_Exercise_
Nothing but the lines from the one containing "yellow key: 4 -> 5" to the end of the data should be copied, exactly, and the pictures stay out.

Top of Listed records

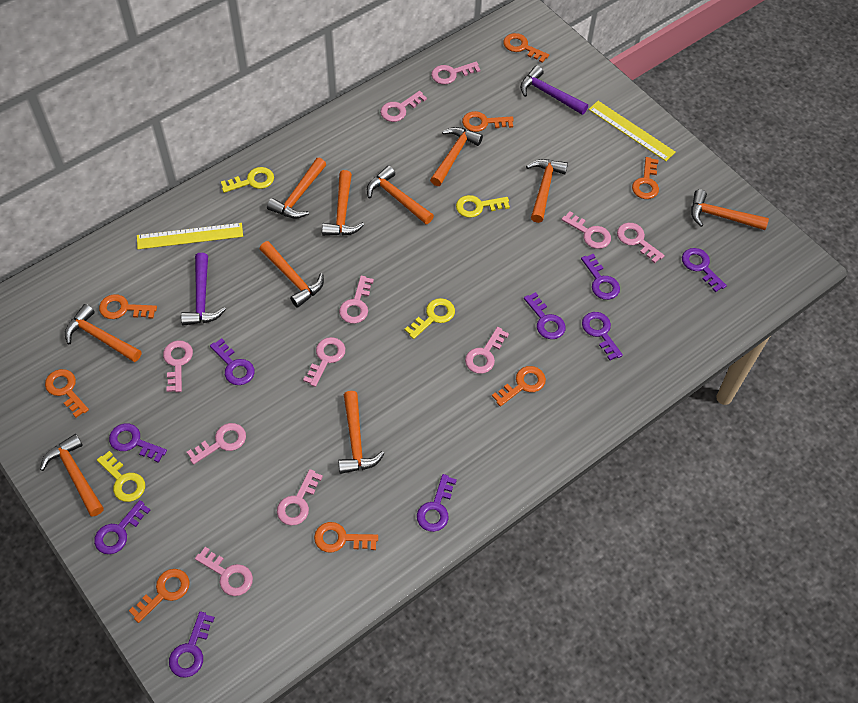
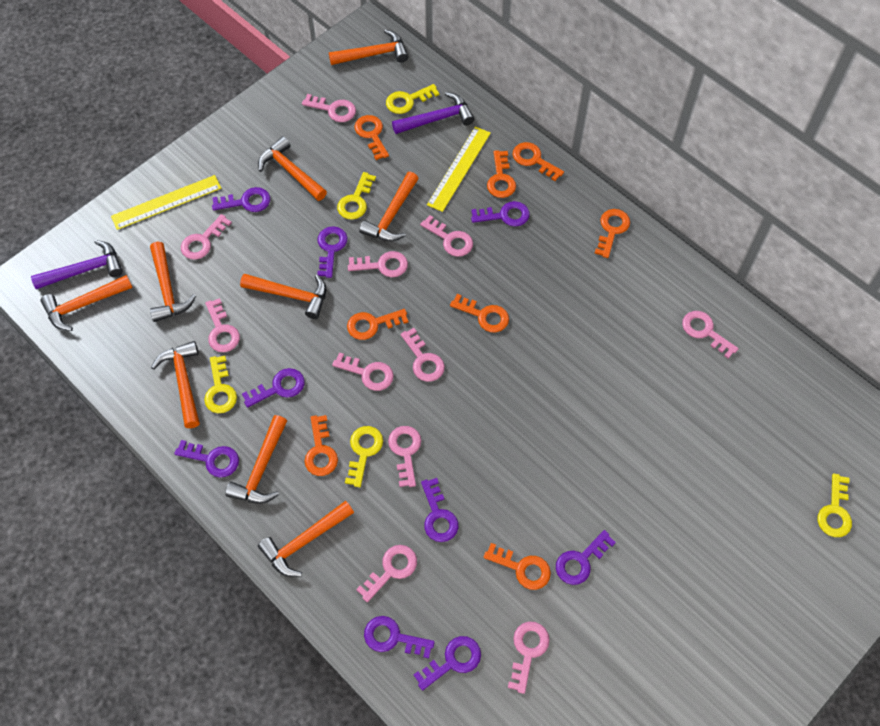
orange hammer: 10 -> 9
yellow key: 4 -> 5

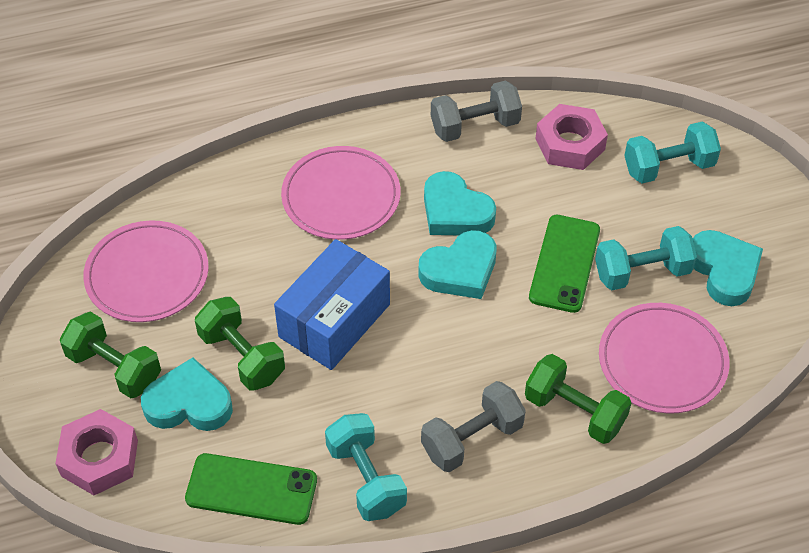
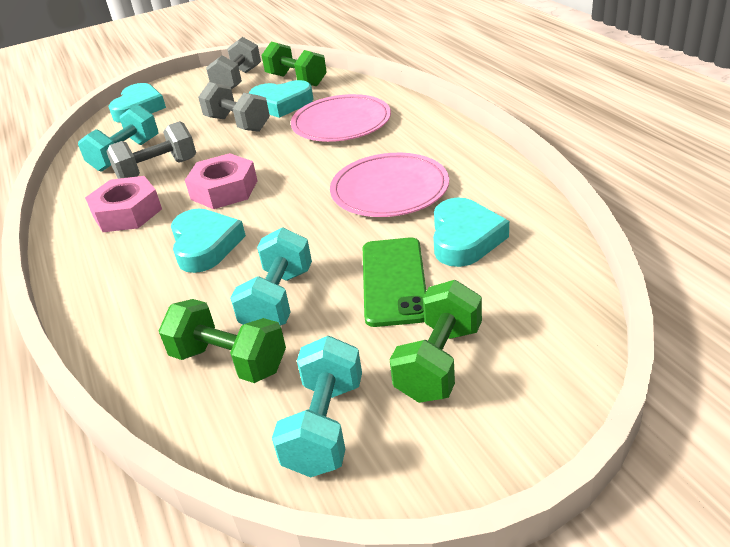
blue box: 1 -> 0
green phone: 2 -> 1
grey dumbbell: 2 -> 3
pink plate: 3 -> 2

Bottom of Listed records

_Exercise result_
yellow key: 4 -> 5

blue box: 1 -> 0
green phone: 2 -> 1
grey dumbbell: 2 -> 3
pink plate: 3 -> 2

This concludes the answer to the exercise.